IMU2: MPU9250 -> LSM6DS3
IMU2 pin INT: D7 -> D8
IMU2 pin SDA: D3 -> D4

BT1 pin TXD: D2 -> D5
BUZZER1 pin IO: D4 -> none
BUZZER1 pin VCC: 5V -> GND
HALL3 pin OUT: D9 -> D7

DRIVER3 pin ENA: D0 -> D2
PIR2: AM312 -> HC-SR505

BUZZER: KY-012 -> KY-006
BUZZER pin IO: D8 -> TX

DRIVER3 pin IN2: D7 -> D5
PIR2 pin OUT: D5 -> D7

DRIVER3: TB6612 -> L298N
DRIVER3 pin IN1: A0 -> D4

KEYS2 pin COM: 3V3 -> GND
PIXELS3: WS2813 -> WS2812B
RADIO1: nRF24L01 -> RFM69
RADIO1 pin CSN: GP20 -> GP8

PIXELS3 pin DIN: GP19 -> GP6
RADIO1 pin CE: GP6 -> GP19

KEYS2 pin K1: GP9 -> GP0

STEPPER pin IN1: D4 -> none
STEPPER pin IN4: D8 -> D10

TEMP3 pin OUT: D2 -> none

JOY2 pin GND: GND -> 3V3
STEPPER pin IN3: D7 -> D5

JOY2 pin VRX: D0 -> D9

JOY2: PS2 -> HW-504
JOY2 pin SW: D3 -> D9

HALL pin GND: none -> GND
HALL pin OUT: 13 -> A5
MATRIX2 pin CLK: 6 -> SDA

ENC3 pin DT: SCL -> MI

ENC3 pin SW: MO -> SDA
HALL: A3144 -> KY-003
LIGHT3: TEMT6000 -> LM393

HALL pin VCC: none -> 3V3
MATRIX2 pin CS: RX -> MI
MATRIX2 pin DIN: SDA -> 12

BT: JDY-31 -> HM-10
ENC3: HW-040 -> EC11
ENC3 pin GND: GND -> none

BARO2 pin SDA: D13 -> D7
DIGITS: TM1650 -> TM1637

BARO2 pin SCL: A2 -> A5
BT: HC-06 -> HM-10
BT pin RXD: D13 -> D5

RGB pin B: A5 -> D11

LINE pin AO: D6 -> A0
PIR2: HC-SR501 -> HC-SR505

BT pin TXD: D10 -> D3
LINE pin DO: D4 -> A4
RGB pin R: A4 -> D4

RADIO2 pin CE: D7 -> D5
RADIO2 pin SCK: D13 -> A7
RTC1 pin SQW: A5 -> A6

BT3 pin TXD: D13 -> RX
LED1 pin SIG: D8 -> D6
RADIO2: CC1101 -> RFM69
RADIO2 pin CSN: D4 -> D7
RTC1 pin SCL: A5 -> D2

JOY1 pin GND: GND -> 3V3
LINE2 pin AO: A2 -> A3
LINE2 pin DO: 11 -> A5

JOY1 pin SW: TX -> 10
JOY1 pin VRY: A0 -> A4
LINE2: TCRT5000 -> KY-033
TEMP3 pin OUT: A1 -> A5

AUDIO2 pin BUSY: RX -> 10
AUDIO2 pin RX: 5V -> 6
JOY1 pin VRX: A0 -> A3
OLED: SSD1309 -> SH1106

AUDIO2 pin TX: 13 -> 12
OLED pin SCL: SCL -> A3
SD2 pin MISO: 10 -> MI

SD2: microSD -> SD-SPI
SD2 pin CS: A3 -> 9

** What you are asked to do **
Give back each entry so that it matches the original word for word.

** Exercise answer **
IMU2: MPU9250 -> LSM6DS3
IMU2 pin INT: D7 -> D8
IMU2 pin SDA: D3 -> D4

BT1 pin TXD: D2 -> D5
BUZZER1 pin IO: D4 -> none
BUZZER1 pin VCC: 5V -> GND
HALL3 pin OUT: D9 -> D7

DRIVER3 pin ENA: D0 -> D2
PIR2: AM312 -> HC-SR505

BUZZER: KY-012 -> KY-006
BUZZER pin IO: D8 -> TX

DRIVER3 pin IN2: D7 -> D5
PIR2 pin OUT: D5 -> D7

DRIVER3: TB6612 -> L298N
DRIVER3 pin IN1: A0 -> D4

KEYS2 pin COM: 3V3 -> GND
PIXELS3: WS2813 -> WS2812B
RADIO1: nRF24L01 -> RFM69
RADIO1 pin CSN: GP20 -> GP8

PIXELS3 pin DIN: GP19 -> GP6
RADIO1 pin CE: GP6 -> GP19

KEYS2 pin K1: GP9 -> GP0

STEPPER pin IN1: D4 -> none
STEPPER pin IN4: D8 -> D10

TEMP3 pin OUT: D2 -> none

JOY2 pin GND: GND -> 3V3
STEPPER pin IN3: D7 -> D5

JOY2 pin VRX: D0 -> D9

JOY2: PS2 -> HW-504
JOY2 pin SW: D3 -> D9

HALL pin GND: none -> GND
HALL pin OUT: 13 -> A5
MATRIX2 pin CLK: 6 -> SDA

ENC3 pin DT: SCL -> MI

ENC3 pin SW: MO -> SDA
HALL: A3144 -> KY-003
LIGHT3: TEMT6000 -> LM393

HALL pin VCC: none -> 3V3
MATRIX2 pin CS: RX -> MI
MATRIX2 pin DIN: SDA -> 12

BT: JDY-31 -> HM-10
ENC3: HW-040 -> EC11
ENC3 pin GND: GND -> none

BARO2 pin SDA: D13 -> D7
DIGITS: TM1650 -> TM1637

BARO2 pin SCL: A2 -> A5
BT: HC-06 -> HM-10
BT pin RXD: D13 -> D5

RGB pin B: A5 -> D11

LINE pin AO: D6 -> A0
PIR2: HC-SR501 -> HC-SR505

BT pin TXD: D10 -> D3
LINE pin DO: D4 -> A4
RGB pin R: A4 -> D4

RADIO2 pin CE: D7 -> D5
RADIO2 pin SCK: D13 -> A7
RTC1 pin SQW: A5 -> A6

BT3 pin TXD: D13 -> RX
LED1 pin SIG: D8 -> D6
RADIO2: CC1101 -> RFM69
RADIO2 pin CSN: D4 -> D7
RTC1 pin SCL: A5 -> D2

JOY1 pin GND: GND -> 3V3
LINE2 pin AO: A2 -> A3
LINE2 pin DO: 11 -> A5

JOY1 pin SW: TX -> 10
JOY1 pin VRY: A0 -> A4
LINE2: TCRT5000 -> KY-033
TEMP3 pin OUT: A1 -> A5

AUDIO2 pin BUSY: RX -> 10
AUDIO2 pin RX: 5V -> 6
JOY1 pin VRX: A0 -> A3
OLED: SSD1309 -> SH1106

AUDIO2 pin TX: 13 -> 12
OLED pin SCL: SCL -> A3
SD2 pin MISO: 10 -> MI

SD2: microSD -> SD-SPI
SD2 pin CS: A3 -> 9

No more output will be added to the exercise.